Records from a collection:
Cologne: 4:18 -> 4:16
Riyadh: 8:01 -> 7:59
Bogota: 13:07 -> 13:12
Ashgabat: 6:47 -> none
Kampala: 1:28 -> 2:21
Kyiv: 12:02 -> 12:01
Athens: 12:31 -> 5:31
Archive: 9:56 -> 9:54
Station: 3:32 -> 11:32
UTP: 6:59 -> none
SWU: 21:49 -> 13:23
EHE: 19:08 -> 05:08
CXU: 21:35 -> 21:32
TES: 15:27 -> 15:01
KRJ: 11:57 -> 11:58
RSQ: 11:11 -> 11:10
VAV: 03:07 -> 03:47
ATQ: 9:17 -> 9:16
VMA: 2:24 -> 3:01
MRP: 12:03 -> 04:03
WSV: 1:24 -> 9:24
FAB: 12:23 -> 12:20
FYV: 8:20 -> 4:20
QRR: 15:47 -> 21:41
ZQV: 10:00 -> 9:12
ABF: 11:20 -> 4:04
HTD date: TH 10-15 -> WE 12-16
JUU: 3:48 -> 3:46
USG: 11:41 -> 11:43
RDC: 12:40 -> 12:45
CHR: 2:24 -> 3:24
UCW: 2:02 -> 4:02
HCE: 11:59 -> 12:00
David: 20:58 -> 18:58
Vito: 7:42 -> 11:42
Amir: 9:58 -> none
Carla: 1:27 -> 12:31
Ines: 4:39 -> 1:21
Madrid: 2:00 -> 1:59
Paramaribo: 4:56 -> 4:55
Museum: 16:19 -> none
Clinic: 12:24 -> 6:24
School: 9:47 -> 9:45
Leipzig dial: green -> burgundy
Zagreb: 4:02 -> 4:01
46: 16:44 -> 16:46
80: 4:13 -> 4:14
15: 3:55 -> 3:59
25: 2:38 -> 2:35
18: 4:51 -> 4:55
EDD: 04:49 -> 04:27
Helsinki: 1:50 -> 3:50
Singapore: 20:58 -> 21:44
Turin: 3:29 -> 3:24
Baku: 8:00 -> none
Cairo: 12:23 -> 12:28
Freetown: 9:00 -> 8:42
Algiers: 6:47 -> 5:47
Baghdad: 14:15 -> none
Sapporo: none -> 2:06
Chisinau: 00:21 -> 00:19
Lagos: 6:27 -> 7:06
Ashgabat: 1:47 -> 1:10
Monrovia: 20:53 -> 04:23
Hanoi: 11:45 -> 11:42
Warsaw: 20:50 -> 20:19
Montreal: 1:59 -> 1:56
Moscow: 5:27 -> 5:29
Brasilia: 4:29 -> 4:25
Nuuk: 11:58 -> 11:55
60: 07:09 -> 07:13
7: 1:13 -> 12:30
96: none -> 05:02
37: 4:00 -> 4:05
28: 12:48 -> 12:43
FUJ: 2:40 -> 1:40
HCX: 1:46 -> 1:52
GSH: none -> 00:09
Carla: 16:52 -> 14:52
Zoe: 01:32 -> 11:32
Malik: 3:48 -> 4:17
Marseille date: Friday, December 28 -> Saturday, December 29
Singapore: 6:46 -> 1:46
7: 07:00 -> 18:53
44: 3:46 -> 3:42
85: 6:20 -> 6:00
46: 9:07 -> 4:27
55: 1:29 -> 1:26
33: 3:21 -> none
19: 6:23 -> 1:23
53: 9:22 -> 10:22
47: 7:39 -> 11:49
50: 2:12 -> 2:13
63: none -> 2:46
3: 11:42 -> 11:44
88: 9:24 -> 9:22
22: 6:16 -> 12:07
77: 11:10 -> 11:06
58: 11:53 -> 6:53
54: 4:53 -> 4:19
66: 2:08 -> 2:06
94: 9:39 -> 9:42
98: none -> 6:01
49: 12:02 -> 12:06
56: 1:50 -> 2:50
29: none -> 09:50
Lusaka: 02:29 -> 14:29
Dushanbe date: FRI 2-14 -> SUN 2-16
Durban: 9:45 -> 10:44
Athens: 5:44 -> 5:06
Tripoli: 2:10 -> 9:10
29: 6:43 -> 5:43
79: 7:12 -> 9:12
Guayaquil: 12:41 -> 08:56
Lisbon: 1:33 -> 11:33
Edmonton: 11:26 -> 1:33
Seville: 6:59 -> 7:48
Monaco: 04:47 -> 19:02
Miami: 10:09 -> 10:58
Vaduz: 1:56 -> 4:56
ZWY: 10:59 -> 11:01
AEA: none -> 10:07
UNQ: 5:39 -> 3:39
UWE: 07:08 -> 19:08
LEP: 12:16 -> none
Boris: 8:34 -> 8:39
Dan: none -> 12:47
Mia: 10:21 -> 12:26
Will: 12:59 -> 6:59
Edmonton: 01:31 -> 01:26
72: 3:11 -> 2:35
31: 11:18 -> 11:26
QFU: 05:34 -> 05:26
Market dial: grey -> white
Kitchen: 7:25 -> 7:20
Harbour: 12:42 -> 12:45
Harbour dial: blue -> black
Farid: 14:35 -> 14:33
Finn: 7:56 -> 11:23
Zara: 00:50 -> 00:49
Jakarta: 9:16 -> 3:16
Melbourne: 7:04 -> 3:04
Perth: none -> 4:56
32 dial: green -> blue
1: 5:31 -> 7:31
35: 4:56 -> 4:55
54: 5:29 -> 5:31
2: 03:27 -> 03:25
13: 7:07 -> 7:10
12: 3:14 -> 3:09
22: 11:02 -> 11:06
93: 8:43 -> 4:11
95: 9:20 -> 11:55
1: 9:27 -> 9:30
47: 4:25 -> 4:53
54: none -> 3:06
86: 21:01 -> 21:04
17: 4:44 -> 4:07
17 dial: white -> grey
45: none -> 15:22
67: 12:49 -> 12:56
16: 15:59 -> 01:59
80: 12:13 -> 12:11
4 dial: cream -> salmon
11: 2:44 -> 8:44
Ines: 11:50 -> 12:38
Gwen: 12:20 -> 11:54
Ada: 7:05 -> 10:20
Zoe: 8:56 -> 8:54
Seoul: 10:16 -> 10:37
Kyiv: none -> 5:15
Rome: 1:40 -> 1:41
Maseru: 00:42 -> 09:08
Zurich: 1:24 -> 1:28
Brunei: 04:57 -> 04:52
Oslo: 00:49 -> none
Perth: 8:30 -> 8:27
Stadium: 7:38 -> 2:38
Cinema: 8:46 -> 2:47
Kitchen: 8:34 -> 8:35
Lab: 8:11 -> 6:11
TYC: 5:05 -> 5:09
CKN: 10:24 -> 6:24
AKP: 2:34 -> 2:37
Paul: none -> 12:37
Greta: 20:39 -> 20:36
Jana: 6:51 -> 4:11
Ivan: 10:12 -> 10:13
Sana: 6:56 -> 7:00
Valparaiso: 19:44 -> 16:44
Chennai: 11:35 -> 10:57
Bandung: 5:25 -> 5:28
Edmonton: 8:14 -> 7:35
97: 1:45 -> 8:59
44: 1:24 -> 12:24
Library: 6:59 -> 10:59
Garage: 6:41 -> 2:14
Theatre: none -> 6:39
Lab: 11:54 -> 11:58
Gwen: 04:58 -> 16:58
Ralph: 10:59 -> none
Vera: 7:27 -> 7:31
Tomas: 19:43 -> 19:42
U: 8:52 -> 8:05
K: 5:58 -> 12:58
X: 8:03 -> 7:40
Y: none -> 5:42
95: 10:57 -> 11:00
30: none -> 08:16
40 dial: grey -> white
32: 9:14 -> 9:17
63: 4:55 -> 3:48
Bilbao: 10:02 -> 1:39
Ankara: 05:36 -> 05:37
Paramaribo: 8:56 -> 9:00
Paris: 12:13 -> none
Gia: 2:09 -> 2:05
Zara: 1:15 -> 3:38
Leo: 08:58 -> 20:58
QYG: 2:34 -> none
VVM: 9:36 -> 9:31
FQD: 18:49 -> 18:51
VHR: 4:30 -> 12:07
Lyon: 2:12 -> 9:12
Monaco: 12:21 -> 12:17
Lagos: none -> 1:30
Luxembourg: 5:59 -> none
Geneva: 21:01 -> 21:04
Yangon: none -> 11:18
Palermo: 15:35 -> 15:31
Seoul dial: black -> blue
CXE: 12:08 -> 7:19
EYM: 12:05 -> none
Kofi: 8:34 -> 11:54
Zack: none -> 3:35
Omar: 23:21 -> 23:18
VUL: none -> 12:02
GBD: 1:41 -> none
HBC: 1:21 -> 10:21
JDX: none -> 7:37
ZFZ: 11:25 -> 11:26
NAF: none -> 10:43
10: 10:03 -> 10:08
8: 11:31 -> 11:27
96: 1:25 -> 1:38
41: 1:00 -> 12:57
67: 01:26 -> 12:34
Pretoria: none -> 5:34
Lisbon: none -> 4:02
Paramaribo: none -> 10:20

▶ Exercise objective: Copy everything from the start of the material down to and including the line that contains "Amir: 9:58 -> none", reproducing each line without alteration.

▶ Exercise answer:
Cologne: 4:18 -> 4:16
Riyadh: 8:01 -> 7:59
Bogota: 13:07 -> 13:12
Ashgabat: 6:47 -> none
Kampala: 1:28 -> 2:21
Kyiv: 12:02 -> 12:01
Athens: 12:31 -> 5:31
Archive: 9:56 -> 9:54
Station: 3:32 -> 11:32
UTP: 6:59 -> none
SWU: 21:49 -> 13:23
EHE: 19:08 -> 05:08
CXU: 21:35 -> 21:32
TES: 15:27 -> 15:01
KRJ: 11:57 -> 11:58
RSQ: 11:11 -> 11:10
VAV: 03:07 -> 03:47
ATQ: 9:17 -> 9:16
VMA: 2:24 -> 3:01
MRP: 12:03 -> 04:03
WSV: 1:24 -> 9:24
FAB: 12:23 -> 12:20
FYV: 8:20 -> 4:20
QRR: 15:47 -> 21:41
ZQV: 10:00 -> 9:12
ABF: 11:20 -> 4:04
HTD date: TH 10-15 -> WE 12-16
JUU: 3:48 -> 3:46
USG: 11:41 -> 11:43
RDC: 12:40 -> 12:45
CHR: 2:24 -> 3:24
UCW: 2:02 -> 4:02
HCE: 11:59 -> 12:00
David: 20:58 -> 18:58
Vito: 7:42 -> 11:42
Amir: 9:58 -> none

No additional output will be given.